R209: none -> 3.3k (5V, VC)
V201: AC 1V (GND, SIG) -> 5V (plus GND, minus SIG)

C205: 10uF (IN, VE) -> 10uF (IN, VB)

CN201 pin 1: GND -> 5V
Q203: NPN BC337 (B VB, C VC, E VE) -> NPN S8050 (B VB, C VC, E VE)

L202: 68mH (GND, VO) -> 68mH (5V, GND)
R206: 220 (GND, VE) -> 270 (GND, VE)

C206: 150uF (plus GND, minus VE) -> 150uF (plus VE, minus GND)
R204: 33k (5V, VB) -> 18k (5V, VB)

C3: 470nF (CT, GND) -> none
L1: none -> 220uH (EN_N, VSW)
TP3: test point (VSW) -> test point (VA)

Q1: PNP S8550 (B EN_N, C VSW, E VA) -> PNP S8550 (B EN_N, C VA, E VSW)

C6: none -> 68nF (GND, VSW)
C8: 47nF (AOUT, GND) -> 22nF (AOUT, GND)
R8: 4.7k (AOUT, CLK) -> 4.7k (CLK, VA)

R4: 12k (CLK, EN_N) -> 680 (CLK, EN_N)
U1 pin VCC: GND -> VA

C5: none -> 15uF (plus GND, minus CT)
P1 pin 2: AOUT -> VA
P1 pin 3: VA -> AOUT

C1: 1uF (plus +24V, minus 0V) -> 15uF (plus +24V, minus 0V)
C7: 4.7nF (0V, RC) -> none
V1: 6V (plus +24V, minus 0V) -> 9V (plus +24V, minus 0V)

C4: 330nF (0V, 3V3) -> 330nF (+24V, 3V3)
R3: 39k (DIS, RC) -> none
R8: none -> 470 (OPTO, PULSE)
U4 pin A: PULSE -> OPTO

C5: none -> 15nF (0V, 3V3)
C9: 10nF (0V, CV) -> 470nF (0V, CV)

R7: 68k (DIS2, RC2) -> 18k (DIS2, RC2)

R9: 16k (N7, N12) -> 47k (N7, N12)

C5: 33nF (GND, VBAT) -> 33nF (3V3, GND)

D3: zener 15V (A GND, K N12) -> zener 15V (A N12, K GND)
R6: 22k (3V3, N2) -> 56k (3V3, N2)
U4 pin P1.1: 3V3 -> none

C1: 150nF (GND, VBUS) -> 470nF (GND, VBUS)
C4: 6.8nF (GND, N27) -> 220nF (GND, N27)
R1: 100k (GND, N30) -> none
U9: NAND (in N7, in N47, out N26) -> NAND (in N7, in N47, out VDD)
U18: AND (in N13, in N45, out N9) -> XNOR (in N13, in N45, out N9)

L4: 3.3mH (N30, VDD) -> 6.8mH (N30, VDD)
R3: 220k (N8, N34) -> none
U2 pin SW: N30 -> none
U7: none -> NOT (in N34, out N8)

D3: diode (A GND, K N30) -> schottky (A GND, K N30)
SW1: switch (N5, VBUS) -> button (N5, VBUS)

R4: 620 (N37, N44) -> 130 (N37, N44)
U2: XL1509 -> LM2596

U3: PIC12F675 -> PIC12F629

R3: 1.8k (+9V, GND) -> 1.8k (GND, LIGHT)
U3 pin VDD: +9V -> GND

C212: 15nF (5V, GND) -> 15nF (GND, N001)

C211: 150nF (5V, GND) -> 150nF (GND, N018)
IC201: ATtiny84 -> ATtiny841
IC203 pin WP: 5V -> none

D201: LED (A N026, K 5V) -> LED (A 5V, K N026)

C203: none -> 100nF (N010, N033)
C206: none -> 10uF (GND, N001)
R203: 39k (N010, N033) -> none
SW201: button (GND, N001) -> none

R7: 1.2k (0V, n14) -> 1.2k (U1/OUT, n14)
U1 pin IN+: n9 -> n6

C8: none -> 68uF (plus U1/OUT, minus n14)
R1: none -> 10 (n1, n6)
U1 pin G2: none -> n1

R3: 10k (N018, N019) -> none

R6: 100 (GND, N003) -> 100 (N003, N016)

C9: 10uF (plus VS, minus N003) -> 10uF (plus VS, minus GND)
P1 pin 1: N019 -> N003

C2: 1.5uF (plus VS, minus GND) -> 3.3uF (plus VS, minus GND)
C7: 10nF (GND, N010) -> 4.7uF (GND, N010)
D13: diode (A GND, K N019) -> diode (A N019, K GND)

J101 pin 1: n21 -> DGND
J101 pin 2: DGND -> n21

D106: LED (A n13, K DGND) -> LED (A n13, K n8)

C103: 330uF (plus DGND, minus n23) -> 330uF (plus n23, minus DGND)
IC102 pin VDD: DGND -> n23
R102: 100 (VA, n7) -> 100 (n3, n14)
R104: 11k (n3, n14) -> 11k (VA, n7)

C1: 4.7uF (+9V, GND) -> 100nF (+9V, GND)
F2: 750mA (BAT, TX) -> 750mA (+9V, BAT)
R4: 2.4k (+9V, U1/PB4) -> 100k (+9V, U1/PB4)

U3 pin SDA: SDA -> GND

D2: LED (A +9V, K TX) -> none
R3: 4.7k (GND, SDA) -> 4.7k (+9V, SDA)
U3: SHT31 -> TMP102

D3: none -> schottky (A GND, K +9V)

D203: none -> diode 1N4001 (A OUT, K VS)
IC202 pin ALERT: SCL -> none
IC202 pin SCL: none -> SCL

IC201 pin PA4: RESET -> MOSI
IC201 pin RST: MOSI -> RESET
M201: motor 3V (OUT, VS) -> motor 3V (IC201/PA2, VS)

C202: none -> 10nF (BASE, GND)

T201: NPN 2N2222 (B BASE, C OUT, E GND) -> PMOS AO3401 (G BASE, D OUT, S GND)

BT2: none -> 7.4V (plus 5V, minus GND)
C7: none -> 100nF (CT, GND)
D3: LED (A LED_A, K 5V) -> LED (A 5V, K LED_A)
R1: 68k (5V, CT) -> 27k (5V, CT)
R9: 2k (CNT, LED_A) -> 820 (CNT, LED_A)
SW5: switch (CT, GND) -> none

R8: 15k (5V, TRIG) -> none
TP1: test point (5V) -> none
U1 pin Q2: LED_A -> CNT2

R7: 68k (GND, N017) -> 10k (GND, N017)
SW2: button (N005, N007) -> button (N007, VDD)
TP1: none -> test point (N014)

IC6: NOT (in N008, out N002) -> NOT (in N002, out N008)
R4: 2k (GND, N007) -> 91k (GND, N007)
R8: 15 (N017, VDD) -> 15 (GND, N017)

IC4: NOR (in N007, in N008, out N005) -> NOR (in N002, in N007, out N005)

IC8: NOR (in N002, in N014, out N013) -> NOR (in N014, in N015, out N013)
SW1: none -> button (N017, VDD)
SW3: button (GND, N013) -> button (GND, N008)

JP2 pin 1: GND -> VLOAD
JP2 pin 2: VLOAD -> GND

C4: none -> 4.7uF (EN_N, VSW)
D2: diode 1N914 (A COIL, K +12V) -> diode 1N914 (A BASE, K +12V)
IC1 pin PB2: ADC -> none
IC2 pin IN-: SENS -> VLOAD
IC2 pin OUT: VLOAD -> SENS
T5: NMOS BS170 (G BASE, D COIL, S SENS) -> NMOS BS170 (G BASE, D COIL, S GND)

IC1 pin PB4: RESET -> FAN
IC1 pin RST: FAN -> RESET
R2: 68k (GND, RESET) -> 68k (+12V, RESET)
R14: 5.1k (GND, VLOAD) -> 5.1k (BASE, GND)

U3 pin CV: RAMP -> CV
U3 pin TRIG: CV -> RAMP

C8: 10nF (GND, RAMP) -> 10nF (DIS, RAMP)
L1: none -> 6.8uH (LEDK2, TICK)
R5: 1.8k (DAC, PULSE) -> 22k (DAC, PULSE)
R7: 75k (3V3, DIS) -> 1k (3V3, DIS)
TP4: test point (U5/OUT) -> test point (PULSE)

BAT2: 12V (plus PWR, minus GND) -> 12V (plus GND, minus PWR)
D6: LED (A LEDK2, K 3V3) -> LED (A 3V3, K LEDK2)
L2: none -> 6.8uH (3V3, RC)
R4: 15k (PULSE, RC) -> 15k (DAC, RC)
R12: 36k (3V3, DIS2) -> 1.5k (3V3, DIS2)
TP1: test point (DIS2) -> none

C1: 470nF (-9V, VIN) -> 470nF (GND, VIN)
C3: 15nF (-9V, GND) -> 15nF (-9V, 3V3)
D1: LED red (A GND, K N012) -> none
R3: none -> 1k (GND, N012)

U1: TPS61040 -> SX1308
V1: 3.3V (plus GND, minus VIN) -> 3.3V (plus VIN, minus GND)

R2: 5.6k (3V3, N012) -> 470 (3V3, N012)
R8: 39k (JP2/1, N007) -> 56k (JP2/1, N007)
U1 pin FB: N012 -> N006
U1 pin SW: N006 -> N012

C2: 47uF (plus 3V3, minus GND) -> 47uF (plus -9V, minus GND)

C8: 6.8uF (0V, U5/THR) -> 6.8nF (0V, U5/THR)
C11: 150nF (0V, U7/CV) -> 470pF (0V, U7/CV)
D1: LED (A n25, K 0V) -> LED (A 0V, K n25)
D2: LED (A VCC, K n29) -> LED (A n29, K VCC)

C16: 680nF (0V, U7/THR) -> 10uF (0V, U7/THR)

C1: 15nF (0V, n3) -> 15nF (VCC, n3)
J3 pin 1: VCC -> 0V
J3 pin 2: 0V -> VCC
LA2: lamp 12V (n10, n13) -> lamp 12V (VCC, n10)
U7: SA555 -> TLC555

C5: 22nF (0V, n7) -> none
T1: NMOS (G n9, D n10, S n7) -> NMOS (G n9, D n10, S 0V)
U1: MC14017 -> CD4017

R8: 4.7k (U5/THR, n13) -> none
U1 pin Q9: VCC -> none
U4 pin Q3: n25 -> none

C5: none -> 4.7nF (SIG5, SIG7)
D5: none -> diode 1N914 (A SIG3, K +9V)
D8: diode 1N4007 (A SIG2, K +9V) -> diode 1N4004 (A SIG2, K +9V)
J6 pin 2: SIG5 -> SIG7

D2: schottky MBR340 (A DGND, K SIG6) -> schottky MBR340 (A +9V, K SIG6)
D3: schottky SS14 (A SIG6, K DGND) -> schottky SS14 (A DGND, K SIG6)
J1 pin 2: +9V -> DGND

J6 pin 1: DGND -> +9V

BRIEF >> In the listing above, find each line with the word "PULSE" and return it.

RESULT OF THIS EXERCISE >>
R8: none -> 470 (OPTO, PULSE)
U4 pin A: PULSE -> OPTO
R5: 1.8k (DAC, PULSE) -> 22k (DAC, PULSE)
TP4: test point (U5/OUT) -> test point (PULSE)
R4: 15k (PULSE, RC) -> 15k (DAC, RC)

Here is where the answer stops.